(Items from a data source)
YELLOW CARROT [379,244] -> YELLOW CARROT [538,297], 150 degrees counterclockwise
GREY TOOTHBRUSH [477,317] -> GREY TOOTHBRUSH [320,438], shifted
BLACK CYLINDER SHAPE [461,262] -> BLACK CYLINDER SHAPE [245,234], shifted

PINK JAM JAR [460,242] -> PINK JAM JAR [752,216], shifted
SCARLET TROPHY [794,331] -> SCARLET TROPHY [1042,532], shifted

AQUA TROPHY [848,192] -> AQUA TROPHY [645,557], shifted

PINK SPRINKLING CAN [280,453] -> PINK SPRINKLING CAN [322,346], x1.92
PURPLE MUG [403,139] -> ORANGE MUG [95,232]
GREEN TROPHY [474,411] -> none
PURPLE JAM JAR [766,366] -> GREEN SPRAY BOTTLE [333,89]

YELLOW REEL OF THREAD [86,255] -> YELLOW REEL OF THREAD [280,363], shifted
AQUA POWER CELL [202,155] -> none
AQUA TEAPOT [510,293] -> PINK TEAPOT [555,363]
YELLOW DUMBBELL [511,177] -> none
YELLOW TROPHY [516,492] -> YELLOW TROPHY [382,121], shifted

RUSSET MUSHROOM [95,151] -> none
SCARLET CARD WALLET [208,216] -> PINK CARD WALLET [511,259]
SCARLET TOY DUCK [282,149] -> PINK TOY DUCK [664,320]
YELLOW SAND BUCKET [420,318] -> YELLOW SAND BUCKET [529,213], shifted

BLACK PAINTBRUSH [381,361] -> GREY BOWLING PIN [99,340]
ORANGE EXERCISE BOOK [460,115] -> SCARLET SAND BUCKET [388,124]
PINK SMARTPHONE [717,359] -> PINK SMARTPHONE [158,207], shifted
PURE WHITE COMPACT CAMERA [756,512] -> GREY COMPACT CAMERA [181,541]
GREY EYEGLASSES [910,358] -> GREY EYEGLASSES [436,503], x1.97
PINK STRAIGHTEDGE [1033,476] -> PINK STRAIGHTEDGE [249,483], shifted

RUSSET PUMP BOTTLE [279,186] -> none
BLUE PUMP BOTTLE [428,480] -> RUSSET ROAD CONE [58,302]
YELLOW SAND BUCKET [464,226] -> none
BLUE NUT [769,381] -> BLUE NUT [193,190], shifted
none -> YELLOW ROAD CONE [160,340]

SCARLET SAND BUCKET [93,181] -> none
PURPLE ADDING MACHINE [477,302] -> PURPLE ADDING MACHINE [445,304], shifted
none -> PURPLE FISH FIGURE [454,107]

### About this task
Retype every entry without changing anything.

### Answer
YELLOW CARROT [379,244] -> YELLOW CARROT [538,297], 150 degrees counterclockwise
GREY TOOTHBRUSH [477,317] -> GREY TOOTHBRUSH [320,438], shifted
BLACK CYLINDER SHAPE [461,262] -> BLACK CYLINDER SHAPE [245,234], shifted

PINK JAM JAR [460,242] -> PINK JAM JAR [752,216], shifted
SCARLET TROPHY [794,331] -> SCARLET TROPHY [1042,532], shifted

AQUA TROPHY [848,192] -> AQUA TROPHY [645,557], shifted

PINK SPRINKLING CAN [280,453] -> PINK SPRINKLING CAN [322,346], x1.92
PURPLE MUG [403,139] -> ORANGE MUG [95,232]
GREEN TROPHY [474,411] -> none
PURPLE JAM JAR [766,366] -> GREEN SPRAY BOTTLE [333,89]

YELLOW REEL OF THREAD [86,255] -> YELLOW REEL OF THREAD [280,363], shifted
AQUA POWER CELL [202,155] -> none
AQUA TEAPOT [510,293] -> PINK TEAPOT [555,363]
YELLOW DUMBBELL [511,177] -> none
YELLOW TROPHY [516,492] -> YELLOW TROPHY [382,121], shifted

RUSSET MUSHROOM [95,151] -> none
SCARLET CARD WALLET [208,216] -> PINK CARD WALLET [511,259]
SCARLET TOY DUCK [282,149] -> PINK TOY DUCK [664,320]
YELLOW SAND BUCKET [420,318] -> YELLOW SAND BUCKET [529,213], shifted

BLACK PAINTBRUSH [381,361] -> GREY BOWLING PIN [99,340]
ORANGE EXERCISE BOOK [460,115] -> SCARLET SAND BUCKET [388,124]
PINK SMARTPHONE [717,359] -> PINK SMARTPHONE [158,207], shifted
PURE WHITE COMPACT CAMERA [756,512] -> GREY COMPACT CAMERA [181,541]
GREY EYEGLASSES [910,358] -> GREY EYEGLASSES [436,503], x1.97
PINK STRAIGHTEDGE [1033,476] -> PINK STRAIGHTEDGE [249,483], shifted

RUSSET PUMP BOTTLE [279,186] -> none
BLUE PUMP BOTTLE [428,480] -> RUSSET ROAD CONE [58,302]
YELLOW SAND BUCKET [464,226] -> none
BLUE NUT [769,381] -> BLUE NUT [193,190], shifted
none -> YELLOW ROAD CONE [160,340]

SCARLET SAND BUCKET [93,181] -> none
PURPLE ADDING MACHINE [477,302] -> PURPLE ADDING MACHINE [445,304], shifted
none -> PURPLE FISH FIGURE [454,107]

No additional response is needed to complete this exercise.